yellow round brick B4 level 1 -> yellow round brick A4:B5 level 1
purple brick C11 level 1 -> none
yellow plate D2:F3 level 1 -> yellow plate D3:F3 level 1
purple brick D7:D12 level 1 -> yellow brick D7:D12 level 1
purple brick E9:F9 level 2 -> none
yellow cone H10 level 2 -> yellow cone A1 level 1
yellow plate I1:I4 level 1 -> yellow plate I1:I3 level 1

--------------------

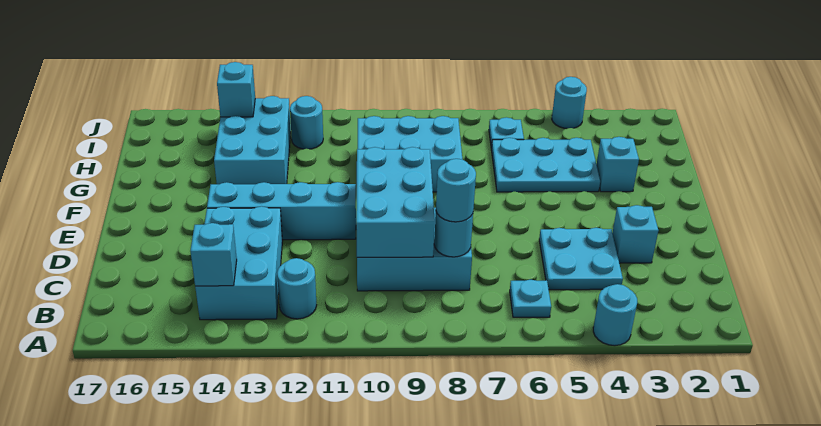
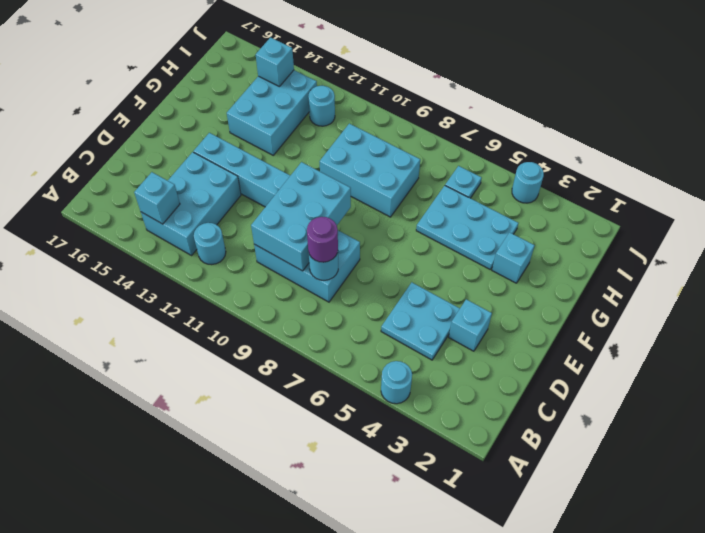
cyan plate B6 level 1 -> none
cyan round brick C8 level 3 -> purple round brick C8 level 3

--------------------

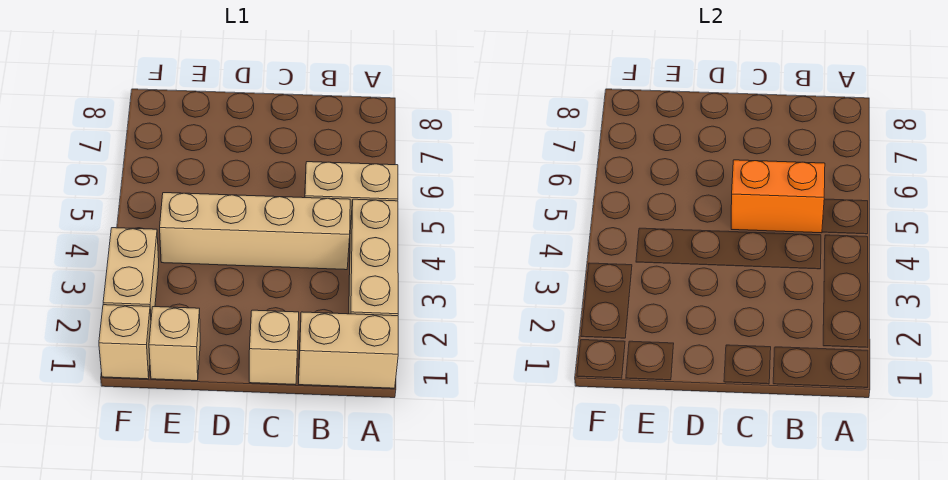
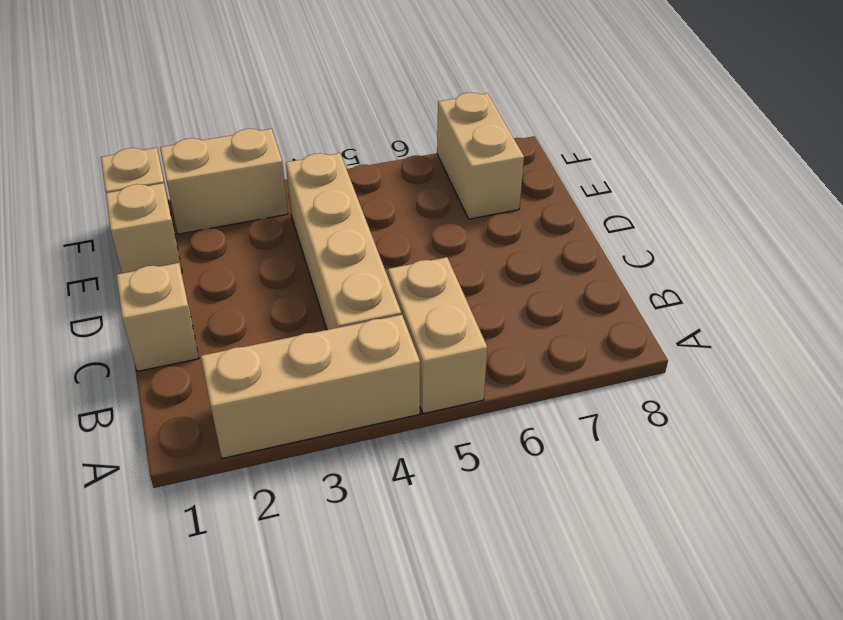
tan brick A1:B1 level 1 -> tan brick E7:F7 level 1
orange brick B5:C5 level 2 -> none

--------------------

**What is expected:** Restate word for word the entries above, starting at the line with "yellow round brick B4" and ending at the line with "yellow plate I1:I4", inclusive, and no others.

**Worked solution:**
yellow round brick B4 level 1 -> yellow round brick A4:B5 level 1
purple brick C11 level 1 -> none
yellow plate D2:F3 level 1 -> yellow plate D3:F3 level 1
purple brick D7:D12 level 1 -> yellow brick D7:D12 level 1
purple brick E9:F9 level 2 -> none
yellow cone H10 level 2 -> yellow cone A1 level 1
yellow plate I1:I4 level 1 -> yellow plate I1:I3 level 1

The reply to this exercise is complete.